[EXCERPTED DATA]

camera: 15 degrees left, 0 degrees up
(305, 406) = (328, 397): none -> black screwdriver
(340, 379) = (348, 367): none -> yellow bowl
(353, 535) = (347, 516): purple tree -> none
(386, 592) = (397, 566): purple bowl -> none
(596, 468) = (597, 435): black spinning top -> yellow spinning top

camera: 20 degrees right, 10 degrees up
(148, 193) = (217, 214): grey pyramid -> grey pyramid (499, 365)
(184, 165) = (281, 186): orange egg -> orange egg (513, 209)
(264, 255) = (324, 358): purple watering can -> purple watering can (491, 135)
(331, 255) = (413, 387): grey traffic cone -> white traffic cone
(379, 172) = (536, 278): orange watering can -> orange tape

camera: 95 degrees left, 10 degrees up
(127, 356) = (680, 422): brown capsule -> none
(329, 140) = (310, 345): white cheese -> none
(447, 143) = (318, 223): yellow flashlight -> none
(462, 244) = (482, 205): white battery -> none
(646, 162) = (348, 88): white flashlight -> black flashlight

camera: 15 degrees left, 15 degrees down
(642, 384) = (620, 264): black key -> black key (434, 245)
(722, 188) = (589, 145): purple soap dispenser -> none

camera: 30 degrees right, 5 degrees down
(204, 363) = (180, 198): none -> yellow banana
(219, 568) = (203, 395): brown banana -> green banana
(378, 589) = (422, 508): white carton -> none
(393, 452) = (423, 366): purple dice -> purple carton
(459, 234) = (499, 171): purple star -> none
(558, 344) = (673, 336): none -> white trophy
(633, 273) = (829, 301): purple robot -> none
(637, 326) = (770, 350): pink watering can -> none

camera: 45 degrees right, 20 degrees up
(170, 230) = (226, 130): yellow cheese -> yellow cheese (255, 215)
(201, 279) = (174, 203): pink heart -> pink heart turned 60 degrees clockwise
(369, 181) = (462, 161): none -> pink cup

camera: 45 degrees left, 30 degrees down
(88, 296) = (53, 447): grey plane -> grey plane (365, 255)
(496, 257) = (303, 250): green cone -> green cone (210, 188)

[/EXCERPTED DATA]

**YOUR GOAL:** Your reply must contain exactly the lines from the first line of the data through the line holding "camera: 20 degrees right, 10 degrees up", and nothing more.

**RESPONSE TO THIS TASK:**
camera: 15 degrees left, 0 degrees up
(305, 406) = (328, 397): none -> black screwdriver
(340, 379) = (348, 367): none -> yellow bowl
(353, 535) = (347, 516): purple tree -> none
(386, 592) = (397, 566): purple bowl -> none
(596, 468) = (597, 435): black spinning top -> yellow spinning top

camera: 20 degrees right, 10 degrees up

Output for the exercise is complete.